▶ [Supplied information]:
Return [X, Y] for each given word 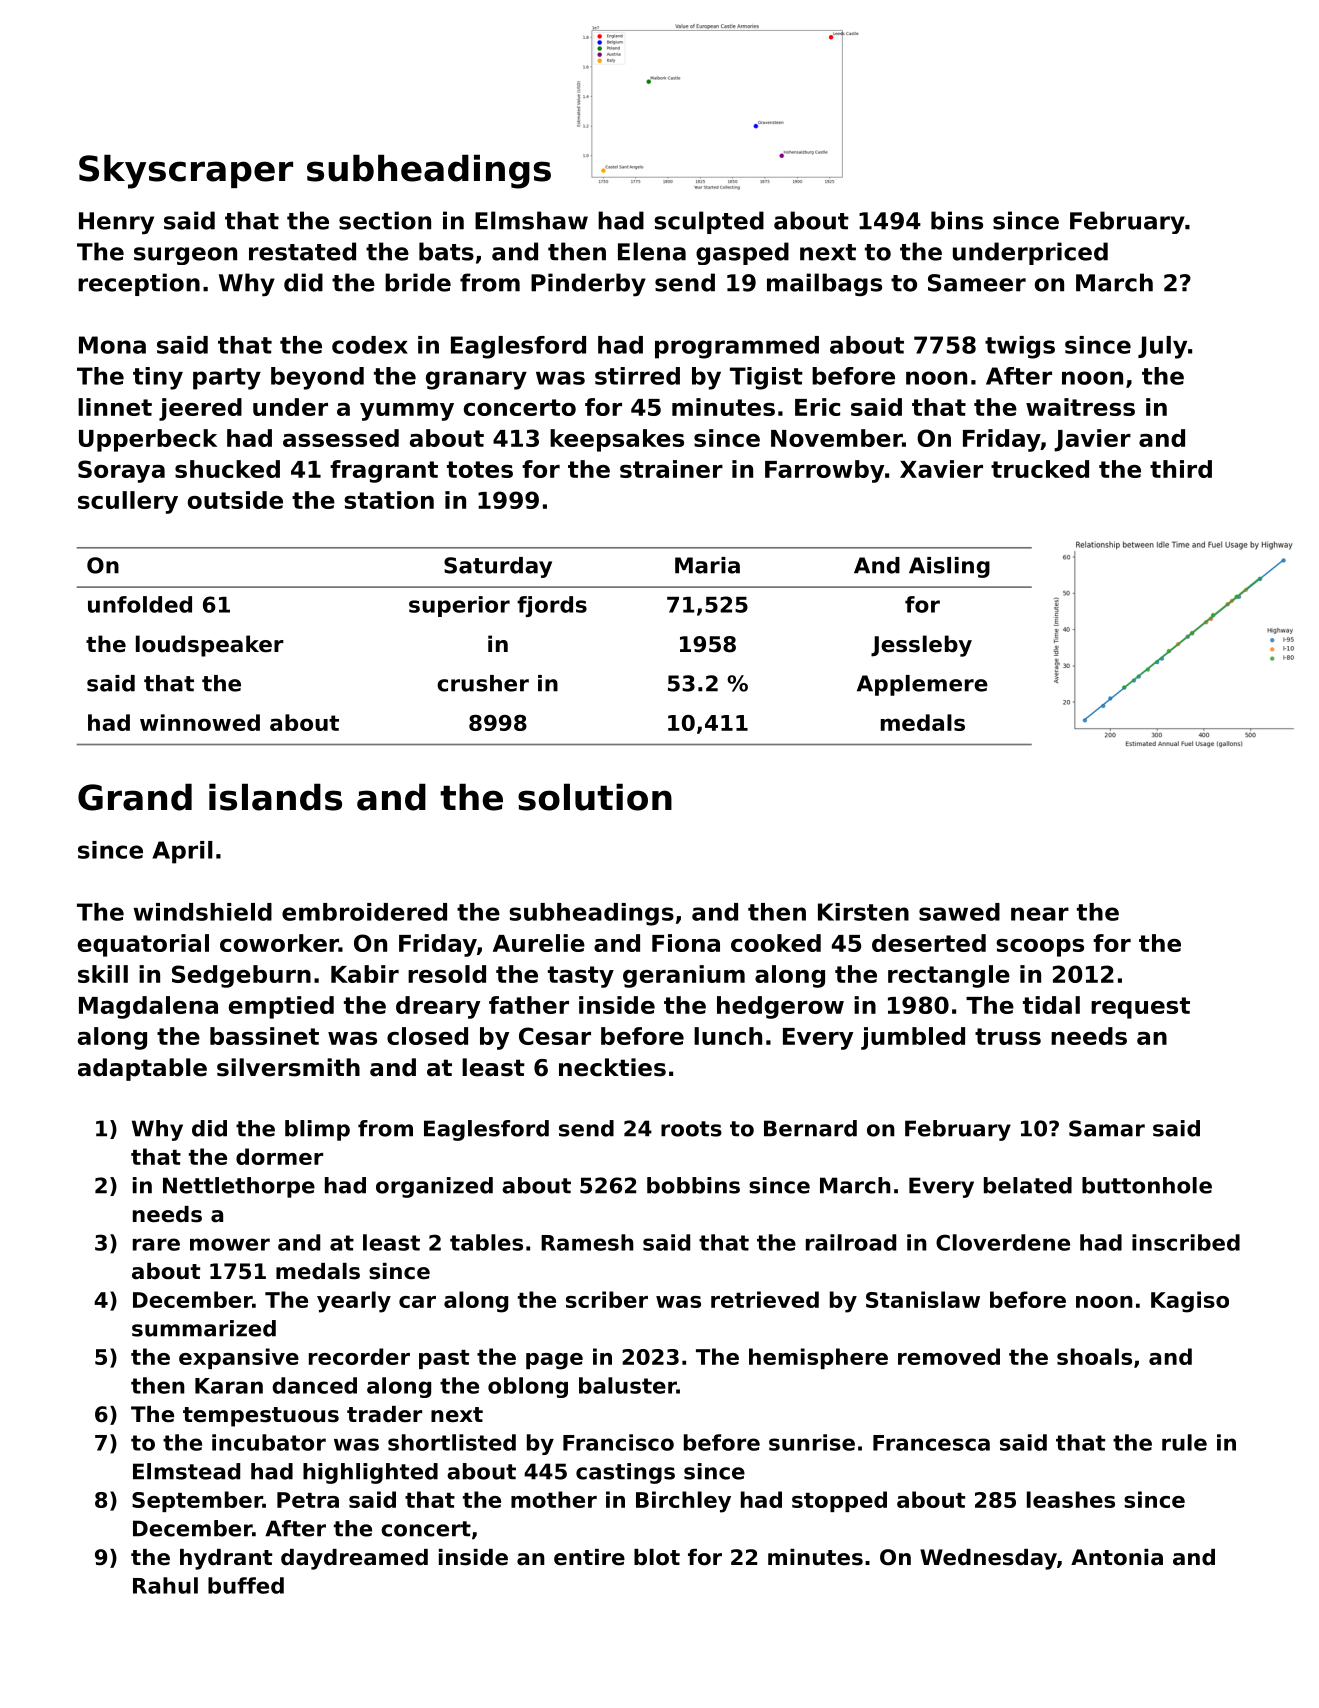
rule [1184, 1442]
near [1040, 914]
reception [139, 284]
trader [384, 1414]
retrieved [765, 1299]
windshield [202, 912]
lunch [728, 1036]
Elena [652, 251]
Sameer [977, 283]
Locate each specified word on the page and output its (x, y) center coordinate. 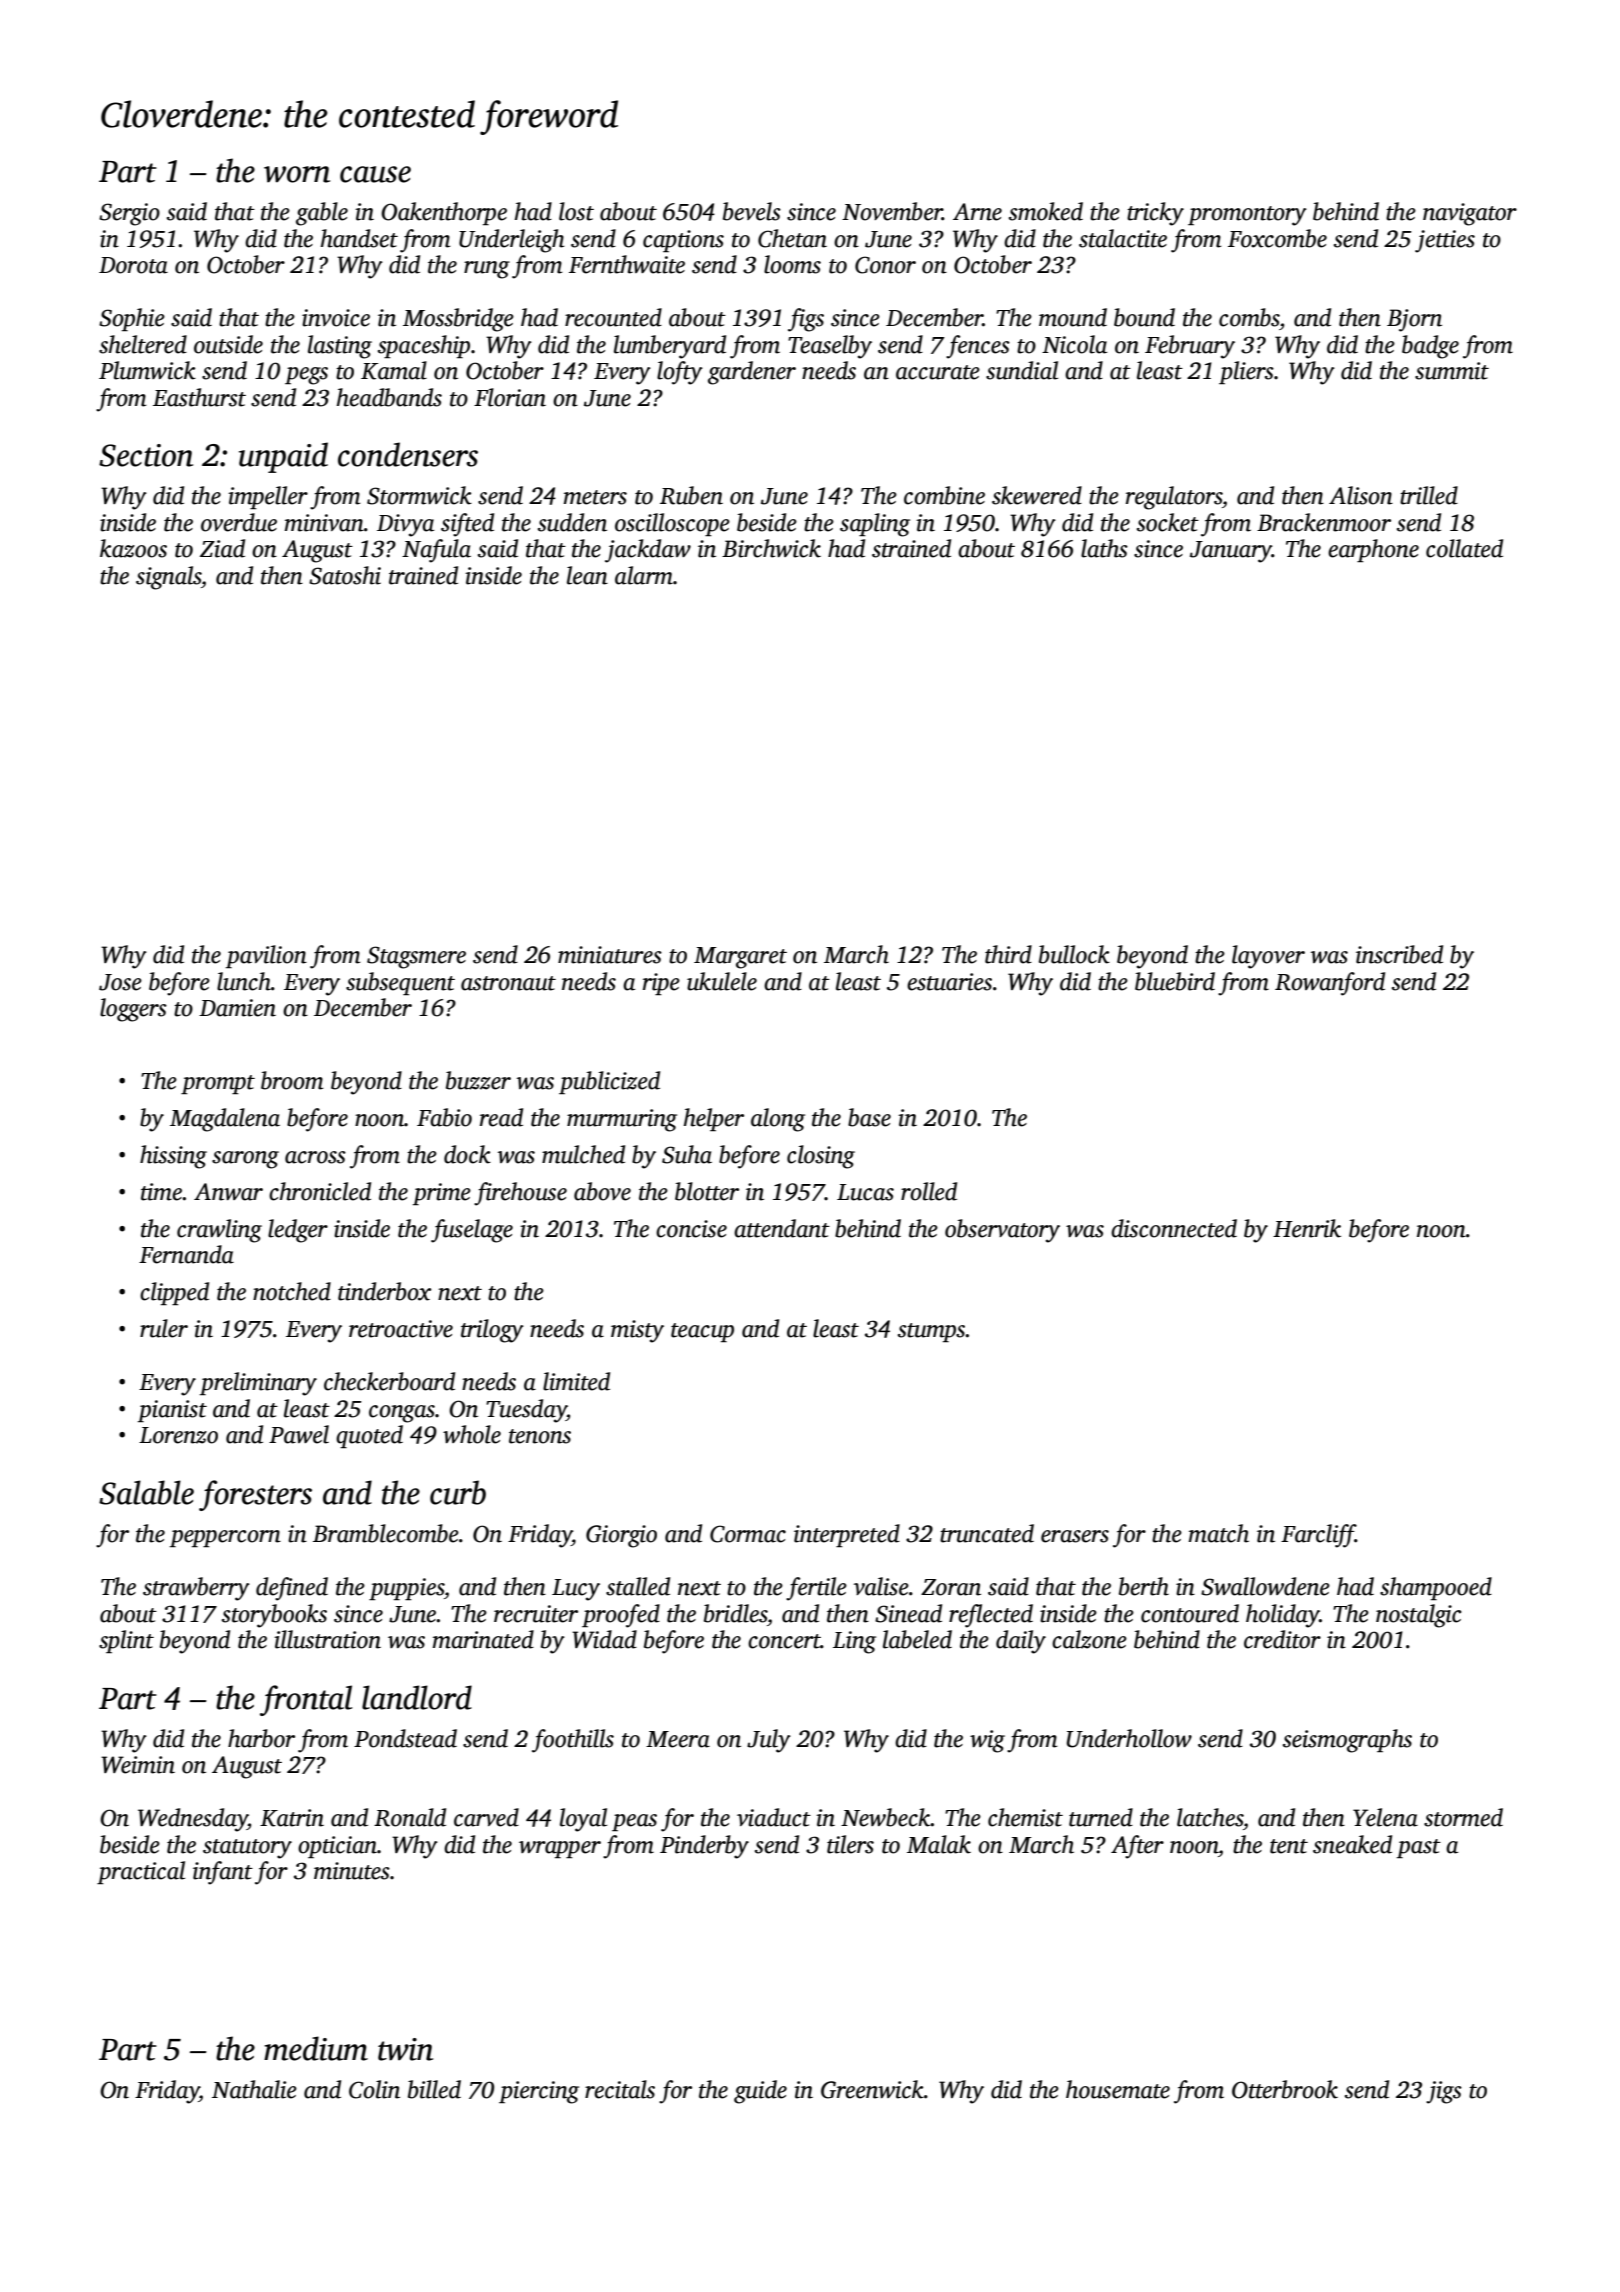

▶ [To be done]: Copy out every item, swapping "word" for "term" and keeping everything else the same. Leave the pictures out.

▶ [Answer to this problem]:
Return [X, Y] for each given term 
rule [1184, 1442]
near [1040, 914]
reception [139, 284]
trader [384, 1414]
retrieved [765, 1299]
windshield [202, 912]
lunch [728, 1036]
Elena [652, 251]
Sameer [977, 283]
Locate each specified term on the page and output its (x, y) center coordinate. 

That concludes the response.